DATA TO EXAMINE ::
# # #

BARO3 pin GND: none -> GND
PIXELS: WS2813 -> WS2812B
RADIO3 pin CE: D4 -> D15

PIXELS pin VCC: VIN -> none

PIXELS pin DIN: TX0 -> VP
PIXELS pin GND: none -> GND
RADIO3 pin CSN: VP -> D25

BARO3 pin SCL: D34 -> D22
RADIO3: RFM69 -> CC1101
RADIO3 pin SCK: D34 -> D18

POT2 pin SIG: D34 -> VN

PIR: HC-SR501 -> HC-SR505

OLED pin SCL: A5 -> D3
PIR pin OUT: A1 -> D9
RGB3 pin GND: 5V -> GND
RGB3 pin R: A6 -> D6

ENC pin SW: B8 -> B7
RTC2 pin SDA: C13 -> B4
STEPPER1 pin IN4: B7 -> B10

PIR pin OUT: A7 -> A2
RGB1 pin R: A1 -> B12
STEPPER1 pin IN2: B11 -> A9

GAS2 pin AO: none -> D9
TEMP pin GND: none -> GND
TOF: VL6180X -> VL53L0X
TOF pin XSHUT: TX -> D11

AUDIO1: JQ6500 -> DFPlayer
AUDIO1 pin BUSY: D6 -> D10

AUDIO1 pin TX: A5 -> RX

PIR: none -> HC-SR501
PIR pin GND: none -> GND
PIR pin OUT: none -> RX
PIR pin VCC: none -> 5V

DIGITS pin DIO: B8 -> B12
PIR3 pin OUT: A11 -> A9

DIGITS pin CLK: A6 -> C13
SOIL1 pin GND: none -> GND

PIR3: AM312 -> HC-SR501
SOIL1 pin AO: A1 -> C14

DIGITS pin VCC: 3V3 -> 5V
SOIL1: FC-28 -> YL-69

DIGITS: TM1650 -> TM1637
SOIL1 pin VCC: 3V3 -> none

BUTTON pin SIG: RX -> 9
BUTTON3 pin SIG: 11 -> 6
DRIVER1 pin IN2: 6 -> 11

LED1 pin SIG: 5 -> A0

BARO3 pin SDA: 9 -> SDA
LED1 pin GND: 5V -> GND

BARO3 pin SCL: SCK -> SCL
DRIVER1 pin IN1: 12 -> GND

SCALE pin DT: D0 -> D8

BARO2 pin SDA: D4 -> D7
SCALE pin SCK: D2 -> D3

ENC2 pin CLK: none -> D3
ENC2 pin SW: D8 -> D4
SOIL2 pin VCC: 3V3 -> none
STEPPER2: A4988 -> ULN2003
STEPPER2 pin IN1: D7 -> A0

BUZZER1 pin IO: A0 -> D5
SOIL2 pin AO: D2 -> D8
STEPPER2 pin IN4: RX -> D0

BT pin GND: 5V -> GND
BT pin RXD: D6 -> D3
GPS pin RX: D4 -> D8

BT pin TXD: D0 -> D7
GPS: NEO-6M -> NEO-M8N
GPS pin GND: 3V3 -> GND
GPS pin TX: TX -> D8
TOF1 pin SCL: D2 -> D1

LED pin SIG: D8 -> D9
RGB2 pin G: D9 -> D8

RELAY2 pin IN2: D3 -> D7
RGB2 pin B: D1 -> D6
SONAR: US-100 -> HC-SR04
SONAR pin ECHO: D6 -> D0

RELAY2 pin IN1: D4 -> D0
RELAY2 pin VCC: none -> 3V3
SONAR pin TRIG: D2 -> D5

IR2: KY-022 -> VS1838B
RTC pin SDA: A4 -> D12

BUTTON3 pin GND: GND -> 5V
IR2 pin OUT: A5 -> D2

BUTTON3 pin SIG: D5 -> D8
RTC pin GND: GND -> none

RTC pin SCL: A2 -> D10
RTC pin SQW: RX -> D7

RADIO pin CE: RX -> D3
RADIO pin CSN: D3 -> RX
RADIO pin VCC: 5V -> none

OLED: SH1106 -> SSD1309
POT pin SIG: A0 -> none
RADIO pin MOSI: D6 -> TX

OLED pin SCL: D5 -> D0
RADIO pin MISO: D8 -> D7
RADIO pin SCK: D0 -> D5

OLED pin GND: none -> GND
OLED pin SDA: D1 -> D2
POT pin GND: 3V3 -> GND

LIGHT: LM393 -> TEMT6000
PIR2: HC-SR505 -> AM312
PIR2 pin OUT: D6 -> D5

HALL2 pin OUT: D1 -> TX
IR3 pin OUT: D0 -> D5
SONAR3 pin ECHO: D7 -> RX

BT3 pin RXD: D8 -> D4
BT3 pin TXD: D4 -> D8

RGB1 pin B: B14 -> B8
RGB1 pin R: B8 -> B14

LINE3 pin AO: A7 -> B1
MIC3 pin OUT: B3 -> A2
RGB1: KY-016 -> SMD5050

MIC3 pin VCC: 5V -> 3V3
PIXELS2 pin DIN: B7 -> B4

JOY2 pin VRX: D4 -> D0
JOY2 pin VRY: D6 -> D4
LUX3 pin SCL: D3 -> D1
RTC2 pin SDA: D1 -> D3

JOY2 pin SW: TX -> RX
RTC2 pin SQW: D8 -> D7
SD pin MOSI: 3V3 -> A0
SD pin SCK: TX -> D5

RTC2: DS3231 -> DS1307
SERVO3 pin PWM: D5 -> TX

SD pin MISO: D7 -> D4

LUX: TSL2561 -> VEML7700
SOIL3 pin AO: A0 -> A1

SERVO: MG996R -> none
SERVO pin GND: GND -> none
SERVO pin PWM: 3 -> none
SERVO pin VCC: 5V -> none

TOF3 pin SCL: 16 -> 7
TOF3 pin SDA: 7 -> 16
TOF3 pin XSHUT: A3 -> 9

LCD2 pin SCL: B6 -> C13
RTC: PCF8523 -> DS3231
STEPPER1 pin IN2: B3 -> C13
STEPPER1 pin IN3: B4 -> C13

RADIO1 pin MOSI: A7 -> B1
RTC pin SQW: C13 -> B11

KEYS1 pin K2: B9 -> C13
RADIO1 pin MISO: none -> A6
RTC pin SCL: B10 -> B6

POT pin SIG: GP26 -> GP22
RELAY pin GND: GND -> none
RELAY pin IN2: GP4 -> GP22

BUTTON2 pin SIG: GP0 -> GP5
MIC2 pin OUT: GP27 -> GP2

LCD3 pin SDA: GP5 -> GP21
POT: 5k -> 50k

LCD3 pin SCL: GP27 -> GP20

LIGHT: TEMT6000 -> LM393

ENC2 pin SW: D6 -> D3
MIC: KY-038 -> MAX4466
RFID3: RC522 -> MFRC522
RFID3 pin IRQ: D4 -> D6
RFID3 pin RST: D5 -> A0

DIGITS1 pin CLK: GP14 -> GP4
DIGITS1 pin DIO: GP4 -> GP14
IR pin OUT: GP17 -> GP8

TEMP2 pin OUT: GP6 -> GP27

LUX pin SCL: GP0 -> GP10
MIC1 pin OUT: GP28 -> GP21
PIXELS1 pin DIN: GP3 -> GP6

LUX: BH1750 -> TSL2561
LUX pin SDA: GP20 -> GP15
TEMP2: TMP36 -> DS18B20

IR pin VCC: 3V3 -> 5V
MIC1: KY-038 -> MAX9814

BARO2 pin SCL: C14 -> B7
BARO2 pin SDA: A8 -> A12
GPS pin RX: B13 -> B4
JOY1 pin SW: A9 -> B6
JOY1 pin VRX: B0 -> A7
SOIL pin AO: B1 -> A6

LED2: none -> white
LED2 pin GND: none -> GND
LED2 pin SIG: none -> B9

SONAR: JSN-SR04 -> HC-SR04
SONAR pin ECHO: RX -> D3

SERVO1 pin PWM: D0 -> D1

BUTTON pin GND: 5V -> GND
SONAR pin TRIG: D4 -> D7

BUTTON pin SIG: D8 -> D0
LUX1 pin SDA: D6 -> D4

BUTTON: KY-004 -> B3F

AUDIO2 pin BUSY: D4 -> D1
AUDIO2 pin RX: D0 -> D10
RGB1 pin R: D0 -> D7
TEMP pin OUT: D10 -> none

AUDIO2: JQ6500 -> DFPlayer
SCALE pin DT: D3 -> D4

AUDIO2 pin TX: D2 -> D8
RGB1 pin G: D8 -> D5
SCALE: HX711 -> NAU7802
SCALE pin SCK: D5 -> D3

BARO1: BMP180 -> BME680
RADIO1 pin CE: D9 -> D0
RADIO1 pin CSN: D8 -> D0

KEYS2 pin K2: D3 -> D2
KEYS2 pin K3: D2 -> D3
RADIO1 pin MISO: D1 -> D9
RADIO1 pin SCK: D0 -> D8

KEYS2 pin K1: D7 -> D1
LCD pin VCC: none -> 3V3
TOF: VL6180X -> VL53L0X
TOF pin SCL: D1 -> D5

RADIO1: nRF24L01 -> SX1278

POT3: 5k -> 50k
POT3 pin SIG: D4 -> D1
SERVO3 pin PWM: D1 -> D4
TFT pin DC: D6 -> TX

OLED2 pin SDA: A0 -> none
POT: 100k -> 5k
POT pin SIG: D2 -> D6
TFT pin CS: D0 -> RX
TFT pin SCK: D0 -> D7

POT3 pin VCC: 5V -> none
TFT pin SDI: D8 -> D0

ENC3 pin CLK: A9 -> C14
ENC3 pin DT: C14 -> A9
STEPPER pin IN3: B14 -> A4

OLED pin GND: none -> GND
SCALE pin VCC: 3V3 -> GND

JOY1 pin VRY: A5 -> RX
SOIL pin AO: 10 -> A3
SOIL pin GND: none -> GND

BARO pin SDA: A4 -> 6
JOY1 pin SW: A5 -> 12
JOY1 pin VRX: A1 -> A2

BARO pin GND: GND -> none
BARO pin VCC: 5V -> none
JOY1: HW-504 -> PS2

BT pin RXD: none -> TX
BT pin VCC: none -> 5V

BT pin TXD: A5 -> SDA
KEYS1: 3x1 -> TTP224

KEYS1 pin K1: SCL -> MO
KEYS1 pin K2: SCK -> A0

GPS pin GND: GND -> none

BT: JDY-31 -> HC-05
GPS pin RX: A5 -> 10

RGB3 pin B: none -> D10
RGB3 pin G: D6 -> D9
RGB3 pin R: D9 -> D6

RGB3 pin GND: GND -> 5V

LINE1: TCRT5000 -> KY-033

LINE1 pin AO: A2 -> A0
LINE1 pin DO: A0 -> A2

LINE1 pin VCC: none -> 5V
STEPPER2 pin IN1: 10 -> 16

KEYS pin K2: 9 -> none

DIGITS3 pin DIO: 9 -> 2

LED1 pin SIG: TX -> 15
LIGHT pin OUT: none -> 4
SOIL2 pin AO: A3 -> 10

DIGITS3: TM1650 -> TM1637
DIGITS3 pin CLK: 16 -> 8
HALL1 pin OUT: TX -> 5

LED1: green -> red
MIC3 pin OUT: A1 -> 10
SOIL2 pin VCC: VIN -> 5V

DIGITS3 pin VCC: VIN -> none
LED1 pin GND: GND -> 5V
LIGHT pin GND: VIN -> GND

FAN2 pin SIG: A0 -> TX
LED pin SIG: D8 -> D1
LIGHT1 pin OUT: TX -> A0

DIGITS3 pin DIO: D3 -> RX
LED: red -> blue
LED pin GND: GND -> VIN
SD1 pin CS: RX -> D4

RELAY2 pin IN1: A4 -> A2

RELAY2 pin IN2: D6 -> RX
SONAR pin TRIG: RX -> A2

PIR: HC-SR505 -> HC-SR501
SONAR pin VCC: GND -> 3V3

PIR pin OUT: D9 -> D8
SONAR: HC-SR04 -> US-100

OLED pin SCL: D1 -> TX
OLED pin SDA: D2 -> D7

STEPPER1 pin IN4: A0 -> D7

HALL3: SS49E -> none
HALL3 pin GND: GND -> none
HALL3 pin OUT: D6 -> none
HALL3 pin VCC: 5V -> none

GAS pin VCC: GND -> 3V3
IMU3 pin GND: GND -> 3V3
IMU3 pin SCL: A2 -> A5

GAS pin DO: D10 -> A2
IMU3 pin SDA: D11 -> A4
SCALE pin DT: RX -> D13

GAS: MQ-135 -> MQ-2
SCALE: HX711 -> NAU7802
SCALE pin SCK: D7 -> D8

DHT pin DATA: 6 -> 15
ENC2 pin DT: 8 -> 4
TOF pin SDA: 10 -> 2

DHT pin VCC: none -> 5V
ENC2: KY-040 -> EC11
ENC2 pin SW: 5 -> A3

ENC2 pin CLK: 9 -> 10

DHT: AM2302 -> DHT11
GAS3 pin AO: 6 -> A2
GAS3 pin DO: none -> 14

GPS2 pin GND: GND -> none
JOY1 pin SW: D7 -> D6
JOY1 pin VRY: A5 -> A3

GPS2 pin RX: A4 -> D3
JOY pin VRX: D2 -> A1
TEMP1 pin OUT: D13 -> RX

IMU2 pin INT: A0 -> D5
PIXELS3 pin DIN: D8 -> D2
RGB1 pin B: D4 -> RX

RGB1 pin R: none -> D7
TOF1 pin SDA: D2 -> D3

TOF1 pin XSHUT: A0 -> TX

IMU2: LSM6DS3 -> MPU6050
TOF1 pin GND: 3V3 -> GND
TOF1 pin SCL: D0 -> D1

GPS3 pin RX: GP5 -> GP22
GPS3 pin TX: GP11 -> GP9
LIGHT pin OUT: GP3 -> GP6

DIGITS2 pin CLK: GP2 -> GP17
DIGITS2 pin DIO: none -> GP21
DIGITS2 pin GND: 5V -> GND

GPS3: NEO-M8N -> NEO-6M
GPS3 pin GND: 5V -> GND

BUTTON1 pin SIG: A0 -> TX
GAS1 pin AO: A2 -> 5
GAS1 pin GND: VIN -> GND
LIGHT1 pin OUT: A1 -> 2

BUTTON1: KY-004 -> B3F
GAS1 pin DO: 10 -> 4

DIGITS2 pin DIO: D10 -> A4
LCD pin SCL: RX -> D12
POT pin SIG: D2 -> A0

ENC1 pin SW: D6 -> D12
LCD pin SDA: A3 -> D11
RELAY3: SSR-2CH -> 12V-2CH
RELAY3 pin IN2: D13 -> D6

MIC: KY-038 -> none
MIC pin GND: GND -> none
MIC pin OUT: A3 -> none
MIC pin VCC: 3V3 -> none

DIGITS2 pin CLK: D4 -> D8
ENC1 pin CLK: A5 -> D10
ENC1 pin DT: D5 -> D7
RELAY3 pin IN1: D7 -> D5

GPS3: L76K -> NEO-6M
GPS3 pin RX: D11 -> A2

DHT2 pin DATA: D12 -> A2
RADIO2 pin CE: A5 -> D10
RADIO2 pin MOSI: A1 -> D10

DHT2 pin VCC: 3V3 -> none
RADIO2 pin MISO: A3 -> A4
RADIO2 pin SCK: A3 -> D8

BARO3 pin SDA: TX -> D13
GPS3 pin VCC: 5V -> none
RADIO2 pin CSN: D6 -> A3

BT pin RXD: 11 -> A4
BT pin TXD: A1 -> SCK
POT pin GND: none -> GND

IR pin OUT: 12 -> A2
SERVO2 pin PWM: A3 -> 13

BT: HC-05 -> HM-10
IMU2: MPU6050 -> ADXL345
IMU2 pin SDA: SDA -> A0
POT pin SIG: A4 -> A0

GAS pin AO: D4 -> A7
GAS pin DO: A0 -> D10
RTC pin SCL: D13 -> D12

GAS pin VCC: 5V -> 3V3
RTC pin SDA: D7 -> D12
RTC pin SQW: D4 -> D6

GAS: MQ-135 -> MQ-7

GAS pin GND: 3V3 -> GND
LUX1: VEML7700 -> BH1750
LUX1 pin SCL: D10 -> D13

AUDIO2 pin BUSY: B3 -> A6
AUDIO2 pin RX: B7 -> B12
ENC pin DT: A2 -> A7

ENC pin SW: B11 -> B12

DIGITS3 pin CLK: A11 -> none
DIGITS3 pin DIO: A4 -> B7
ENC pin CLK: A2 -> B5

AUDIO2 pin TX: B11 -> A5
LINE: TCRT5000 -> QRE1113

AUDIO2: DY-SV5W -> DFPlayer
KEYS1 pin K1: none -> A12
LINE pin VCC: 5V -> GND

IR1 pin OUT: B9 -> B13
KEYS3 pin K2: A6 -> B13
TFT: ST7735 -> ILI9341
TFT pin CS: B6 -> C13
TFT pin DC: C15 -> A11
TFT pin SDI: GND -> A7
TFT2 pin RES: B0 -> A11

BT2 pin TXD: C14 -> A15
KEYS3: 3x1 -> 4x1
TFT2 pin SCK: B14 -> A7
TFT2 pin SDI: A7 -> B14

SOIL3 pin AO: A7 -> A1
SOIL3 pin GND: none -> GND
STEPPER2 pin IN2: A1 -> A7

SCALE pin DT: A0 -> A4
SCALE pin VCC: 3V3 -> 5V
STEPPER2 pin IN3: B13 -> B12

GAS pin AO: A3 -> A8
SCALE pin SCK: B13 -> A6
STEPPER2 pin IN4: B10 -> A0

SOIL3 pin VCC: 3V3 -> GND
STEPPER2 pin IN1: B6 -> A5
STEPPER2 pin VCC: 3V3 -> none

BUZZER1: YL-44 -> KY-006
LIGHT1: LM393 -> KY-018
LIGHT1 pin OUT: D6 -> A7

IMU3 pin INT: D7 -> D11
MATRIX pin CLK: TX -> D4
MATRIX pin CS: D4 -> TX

# # #

ASSIGNED TASK :: Please transcribe, exactly and with nothing added, the lines from the first line of the material above through the line that contains "RGB3 pin R: A6 -> D6".

ANSWER TO THIS EXERCISE ::
BARO3 pin GND: none -> GND
PIXELS: WS2813 -> WS2812B
RADIO3 pin CE: D4 -> D15

PIXELS pin VCC: VIN -> none

PIXELS pin DIN: TX0 -> VP
PIXELS pin GND: none -> GND
RADIO3 pin CSN: VP -> D25

BARO3 pin SCL: D34 -> D22
RADIO3: RFM69 -> CC1101
RADIO3 pin SCK: D34 -> D18

POT2 pin SIG: D34 -> VN

PIR: HC-SR501 -> HC-SR505

OLED pin SCL: A5 -> D3
PIR pin OUT: A1 -> D9
RGB3 pin GND: 5V -> GND
RGB3 pin R: A6 -> D6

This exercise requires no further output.